### Prompt
Output the data below in full, character for character.

-------- Data to use --------

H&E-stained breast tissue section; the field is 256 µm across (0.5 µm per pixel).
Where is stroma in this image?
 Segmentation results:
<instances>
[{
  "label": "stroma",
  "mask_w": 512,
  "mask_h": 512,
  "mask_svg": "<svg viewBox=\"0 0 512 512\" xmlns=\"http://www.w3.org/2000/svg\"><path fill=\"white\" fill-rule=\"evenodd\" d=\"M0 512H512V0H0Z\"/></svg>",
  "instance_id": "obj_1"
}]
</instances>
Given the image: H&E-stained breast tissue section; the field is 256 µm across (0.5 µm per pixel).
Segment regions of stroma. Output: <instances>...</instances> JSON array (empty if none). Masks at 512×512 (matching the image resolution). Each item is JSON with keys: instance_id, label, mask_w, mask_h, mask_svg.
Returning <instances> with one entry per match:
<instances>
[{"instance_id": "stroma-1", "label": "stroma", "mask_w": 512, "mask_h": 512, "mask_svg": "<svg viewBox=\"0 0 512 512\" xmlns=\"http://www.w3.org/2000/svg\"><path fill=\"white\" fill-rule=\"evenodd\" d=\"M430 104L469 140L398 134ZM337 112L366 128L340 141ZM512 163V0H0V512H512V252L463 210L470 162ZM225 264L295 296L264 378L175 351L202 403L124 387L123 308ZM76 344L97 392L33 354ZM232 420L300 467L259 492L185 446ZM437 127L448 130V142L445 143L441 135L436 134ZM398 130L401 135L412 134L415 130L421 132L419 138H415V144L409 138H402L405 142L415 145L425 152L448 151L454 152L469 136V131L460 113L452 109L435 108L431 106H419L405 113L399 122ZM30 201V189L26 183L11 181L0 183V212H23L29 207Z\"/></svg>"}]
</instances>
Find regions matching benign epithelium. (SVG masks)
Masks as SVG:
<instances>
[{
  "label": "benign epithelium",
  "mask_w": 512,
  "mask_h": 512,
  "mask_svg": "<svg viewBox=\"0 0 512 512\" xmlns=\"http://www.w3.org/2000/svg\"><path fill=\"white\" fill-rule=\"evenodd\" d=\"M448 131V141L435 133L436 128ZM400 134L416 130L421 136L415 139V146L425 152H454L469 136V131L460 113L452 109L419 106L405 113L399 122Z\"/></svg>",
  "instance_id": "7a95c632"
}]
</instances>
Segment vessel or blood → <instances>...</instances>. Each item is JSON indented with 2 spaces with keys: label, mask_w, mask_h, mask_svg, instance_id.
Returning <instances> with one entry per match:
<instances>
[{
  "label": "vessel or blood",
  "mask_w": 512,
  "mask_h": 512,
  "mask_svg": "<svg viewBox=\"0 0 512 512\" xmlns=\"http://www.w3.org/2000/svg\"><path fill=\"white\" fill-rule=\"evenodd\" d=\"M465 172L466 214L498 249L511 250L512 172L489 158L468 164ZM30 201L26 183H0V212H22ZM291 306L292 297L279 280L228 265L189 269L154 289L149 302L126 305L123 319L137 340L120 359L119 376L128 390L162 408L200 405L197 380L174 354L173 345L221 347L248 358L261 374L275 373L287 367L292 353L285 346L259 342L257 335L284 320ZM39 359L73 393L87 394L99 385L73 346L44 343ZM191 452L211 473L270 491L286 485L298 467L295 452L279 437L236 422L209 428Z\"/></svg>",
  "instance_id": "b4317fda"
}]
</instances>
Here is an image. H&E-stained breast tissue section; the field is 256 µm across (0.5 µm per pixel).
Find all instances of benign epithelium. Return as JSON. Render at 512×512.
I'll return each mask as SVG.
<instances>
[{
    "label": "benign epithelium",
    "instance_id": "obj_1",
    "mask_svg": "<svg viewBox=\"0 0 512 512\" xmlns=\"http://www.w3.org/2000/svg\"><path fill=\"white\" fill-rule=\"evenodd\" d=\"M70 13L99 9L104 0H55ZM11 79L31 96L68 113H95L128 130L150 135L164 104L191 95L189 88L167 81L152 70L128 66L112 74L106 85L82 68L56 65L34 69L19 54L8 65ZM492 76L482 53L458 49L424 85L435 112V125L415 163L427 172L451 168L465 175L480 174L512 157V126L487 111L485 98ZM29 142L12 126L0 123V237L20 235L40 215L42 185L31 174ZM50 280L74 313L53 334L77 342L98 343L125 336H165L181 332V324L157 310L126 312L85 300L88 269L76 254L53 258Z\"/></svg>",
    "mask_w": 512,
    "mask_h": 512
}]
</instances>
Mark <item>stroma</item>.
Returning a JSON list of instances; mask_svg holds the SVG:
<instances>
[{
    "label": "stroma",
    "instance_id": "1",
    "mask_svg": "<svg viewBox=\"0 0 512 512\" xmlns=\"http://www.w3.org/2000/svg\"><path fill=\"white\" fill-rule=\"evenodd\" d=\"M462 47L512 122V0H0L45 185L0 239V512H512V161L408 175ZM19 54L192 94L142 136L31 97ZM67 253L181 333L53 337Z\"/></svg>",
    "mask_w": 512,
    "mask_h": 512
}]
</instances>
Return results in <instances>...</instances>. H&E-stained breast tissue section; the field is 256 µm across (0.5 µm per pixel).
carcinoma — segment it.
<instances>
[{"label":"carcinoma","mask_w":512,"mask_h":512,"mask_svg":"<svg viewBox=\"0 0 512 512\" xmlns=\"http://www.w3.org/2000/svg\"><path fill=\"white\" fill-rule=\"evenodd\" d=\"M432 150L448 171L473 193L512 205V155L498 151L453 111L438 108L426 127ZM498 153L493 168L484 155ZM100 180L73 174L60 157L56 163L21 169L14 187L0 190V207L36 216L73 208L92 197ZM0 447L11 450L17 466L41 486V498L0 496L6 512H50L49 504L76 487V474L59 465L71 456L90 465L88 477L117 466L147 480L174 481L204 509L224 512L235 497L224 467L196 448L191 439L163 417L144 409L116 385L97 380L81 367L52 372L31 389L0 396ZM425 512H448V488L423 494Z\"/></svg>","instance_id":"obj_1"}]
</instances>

--------

### Result of the exercise
H&E-stained breast tissue section; the field is 256 µm across (0.5 µm per pixel).
Where is stroma in this image?
 Segmentation results:
<instances>
[{
  "label": "stroma",
  "mask_w": 512,
  "mask_h": 512,
  "mask_svg": "<svg viewBox=\"0 0 512 512\" xmlns=\"http://www.w3.org/2000/svg\"><path fill=\"white\" fill-rule=\"evenodd\" d=\"M0 512H512V0H0Z\"/></svg>",
  "instance_id": "obj_1"
}]
</instances>
Given the image: H&E-stained breast tissue section; the field is 256 µm across (0.5 µm per pixel).
Segment regions of stroma. Output: <instances>...</instances> JSON array (empty if none). Masks at 512×512 (matching the image resolution). Each item is JSON with keys: instance_id, label, mask_w, mask_h, mask_svg.
Returning <instances> with one entry per match:
<instances>
[{"instance_id": "stroma-1", "label": "stroma", "mask_w": 512, "mask_h": 512, "mask_svg": "<svg viewBox=\"0 0 512 512\" xmlns=\"http://www.w3.org/2000/svg\"><path fill=\"white\" fill-rule=\"evenodd\" d=\"M430 104L469 140L398 134ZM337 112L366 128L340 141ZM512 163V0H0V512H512V252L463 210L470 162ZM225 264L295 296L264 378L175 351L202 403L124 387L123 308ZM76 344L97 392L33 354ZM232 420L300 467L259 492L185 446ZM437 127L448 130V142L445 143L441 135L436 134ZM398 130L401 135L412 134L415 130L421 132L419 138H415V144L409 138H402L405 142L415 145L425 152L448 151L454 152L469 136V131L460 113L452 109L435 108L431 106H419L405 113L399 122ZM30 201V189L26 183L11 181L0 183V212H23L29 207Z\"/></svg>"}]
</instances>
Find regions matching benign epithelium. (SVG masks)
Masks as SVG:
<instances>
[{
  "label": "benign epithelium",
  "mask_w": 512,
  "mask_h": 512,
  "mask_svg": "<svg viewBox=\"0 0 512 512\" xmlns=\"http://www.w3.org/2000/svg\"><path fill=\"white\" fill-rule=\"evenodd\" d=\"M448 131V141L435 133L436 128ZM400 134L416 130L421 136L415 139V146L425 152H454L469 136V131L460 113L452 109L419 106L405 113L399 122Z\"/></svg>",
  "instance_id": "7a95c632"
}]
</instances>
Segment vessel or blood → <instances>...</instances>. Each item is JSON indented with 2 spaces with keys: label, mask_w, mask_h, mask_svg, instance_id.
Returning <instances> with one entry per match:
<instances>
[{
  "label": "vessel or blood",
  "mask_w": 512,
  "mask_h": 512,
  "mask_svg": "<svg viewBox=\"0 0 512 512\" xmlns=\"http://www.w3.org/2000/svg\"><path fill=\"white\" fill-rule=\"evenodd\" d=\"M465 172L466 214L498 249L511 250L512 172L489 158L468 164ZM30 201L26 183H0V212H22ZM291 306L292 297L279 280L228 265L189 269L154 289L149 302L126 305L123 319L137 340L120 359L119 376L128 390L162 408L200 405L197 380L174 354L173 345L221 347L248 358L261 374L275 373L287 367L292 353L285 346L259 342L257 335L284 320ZM39 359L73 393L87 394L99 385L73 346L44 343ZM191 452L211 473L270 491L286 485L298 467L295 452L279 437L236 422L209 428Z\"/></svg>",
  "instance_id": "b4317fda"
}]
</instances>
Here is an image. H&E-stained breast tissue section; the field is 256 µm across (0.5 µm per pixel).
Find all instances of benign epithelium. Return as JSON. Render at 512×512.
I'll return each mask as SVG.
<instances>
[{
    "label": "benign epithelium",
    "instance_id": "obj_1",
    "mask_svg": "<svg viewBox=\"0 0 512 512\" xmlns=\"http://www.w3.org/2000/svg\"><path fill=\"white\" fill-rule=\"evenodd\" d=\"M70 13L99 9L104 0H55ZM11 79L31 96L68 113H95L128 130L150 135L164 104L191 95L189 88L167 81L152 70L128 66L112 74L106 85L82 68L56 65L34 69L19 54L8 65ZM492 76L482 53L458 49L424 85L435 112V125L415 163L427 172L451 168L465 175L480 174L512 157V126L487 111L485 98ZM29 142L12 126L0 123V237L20 235L40 215L42 185L31 174ZM50 280L74 313L53 334L77 342L98 343L125 336H165L181 332V324L157 310L126 312L85 300L88 269L76 254L53 258Z\"/></svg>",
    "mask_w": 512,
    "mask_h": 512
}]
</instances>
Mark <item>stroma</item>.
Returning a JSON list of instances; mask_svg holds the SVG:
<instances>
[{
    "label": "stroma",
    "instance_id": "1",
    "mask_svg": "<svg viewBox=\"0 0 512 512\" xmlns=\"http://www.w3.org/2000/svg\"><path fill=\"white\" fill-rule=\"evenodd\" d=\"M462 47L512 122V0H0L45 185L0 239V512H512V161L408 175ZM19 54L192 94L142 136L31 97ZM67 253L181 333L53 337Z\"/></svg>",
    "mask_w": 512,
    "mask_h": 512
}]
</instances>
Return results in <instances>...</instances>. H&E-stained breast tissue section; the field is 256 µm across (0.5 µm per pixel).
carcinoma — segment it.
<instances>
[{"label":"carcinoma","mask_w":512,"mask_h":512,"mask_svg":"<svg viewBox=\"0 0 512 512\" xmlns=\"http://www.w3.org/2000/svg\"><path fill=\"white\" fill-rule=\"evenodd\" d=\"M432 150L448 171L473 193L512 205V155L498 151L453 111L438 108L426 127ZM498 153L493 168L484 155ZM100 180L73 174L60 157L56 163L21 169L14 187L0 190V207L36 216L73 208L92 197ZM0 447L11 450L17 466L41 486V498L0 496L6 512H50L49 504L76 487V474L59 465L71 456L90 465L88 477L117 466L147 480L174 481L204 509L224 512L235 497L224 467L196 448L191 439L163 417L144 409L116 385L97 380L81 367L52 372L31 389L0 396ZM425 512H448V488L423 494Z\"/></svg>","instance_id":"obj_1"}]
</instances>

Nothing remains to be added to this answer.